Determine how many lines in the entries below include the word "brown", and reply with that number alone.

[Records for the exercise]
● ● ●

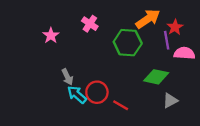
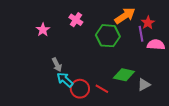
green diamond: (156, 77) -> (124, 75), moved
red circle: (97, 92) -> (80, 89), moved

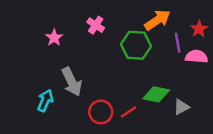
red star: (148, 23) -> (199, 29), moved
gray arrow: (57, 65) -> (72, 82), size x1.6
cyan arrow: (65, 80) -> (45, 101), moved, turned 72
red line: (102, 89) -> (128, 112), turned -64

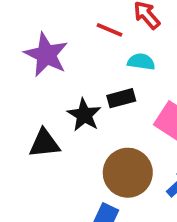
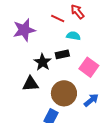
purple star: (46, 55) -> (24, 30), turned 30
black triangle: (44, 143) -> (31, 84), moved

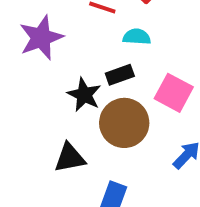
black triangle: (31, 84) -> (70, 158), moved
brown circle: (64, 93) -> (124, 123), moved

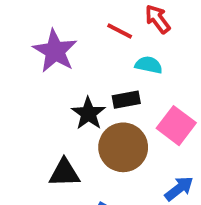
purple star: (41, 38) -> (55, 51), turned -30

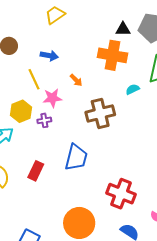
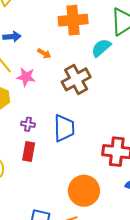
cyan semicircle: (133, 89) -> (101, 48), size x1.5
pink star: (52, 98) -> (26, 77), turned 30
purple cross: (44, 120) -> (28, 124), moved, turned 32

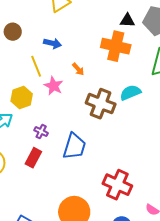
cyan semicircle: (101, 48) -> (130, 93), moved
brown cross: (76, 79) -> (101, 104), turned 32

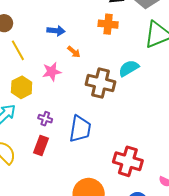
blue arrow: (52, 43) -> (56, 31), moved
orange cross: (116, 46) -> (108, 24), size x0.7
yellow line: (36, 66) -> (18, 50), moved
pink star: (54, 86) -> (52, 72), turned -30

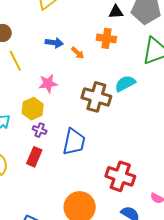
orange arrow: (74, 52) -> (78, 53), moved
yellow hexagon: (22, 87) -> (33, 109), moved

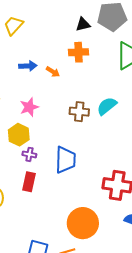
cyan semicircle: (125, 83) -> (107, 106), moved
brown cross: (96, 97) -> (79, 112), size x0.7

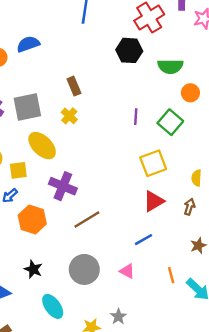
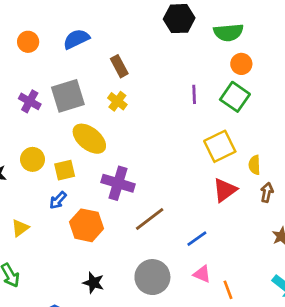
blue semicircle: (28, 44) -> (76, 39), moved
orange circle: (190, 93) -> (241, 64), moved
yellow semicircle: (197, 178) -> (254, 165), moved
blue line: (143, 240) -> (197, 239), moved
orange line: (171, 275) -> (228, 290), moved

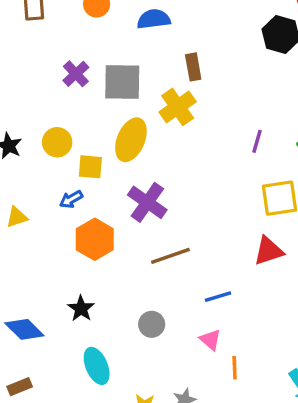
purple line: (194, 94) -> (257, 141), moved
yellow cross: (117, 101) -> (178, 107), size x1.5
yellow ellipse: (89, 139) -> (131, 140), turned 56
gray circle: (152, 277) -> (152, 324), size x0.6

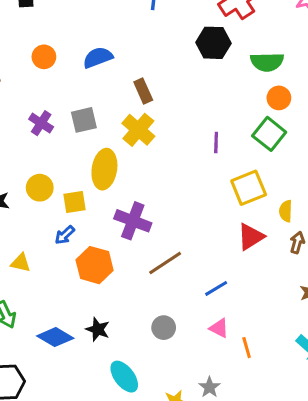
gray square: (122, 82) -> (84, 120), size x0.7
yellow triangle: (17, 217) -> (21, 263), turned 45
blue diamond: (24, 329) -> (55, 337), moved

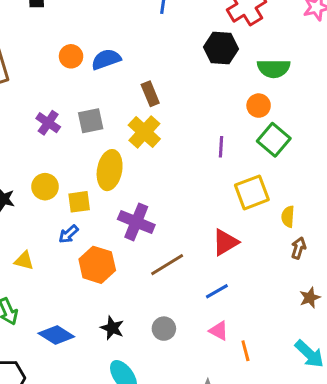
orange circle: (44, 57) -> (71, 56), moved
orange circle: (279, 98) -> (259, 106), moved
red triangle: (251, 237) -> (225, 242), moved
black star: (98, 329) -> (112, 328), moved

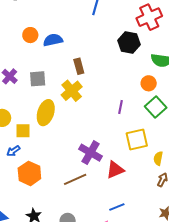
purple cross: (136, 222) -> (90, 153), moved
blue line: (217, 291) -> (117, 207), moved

● ● ●

[Answer area]
3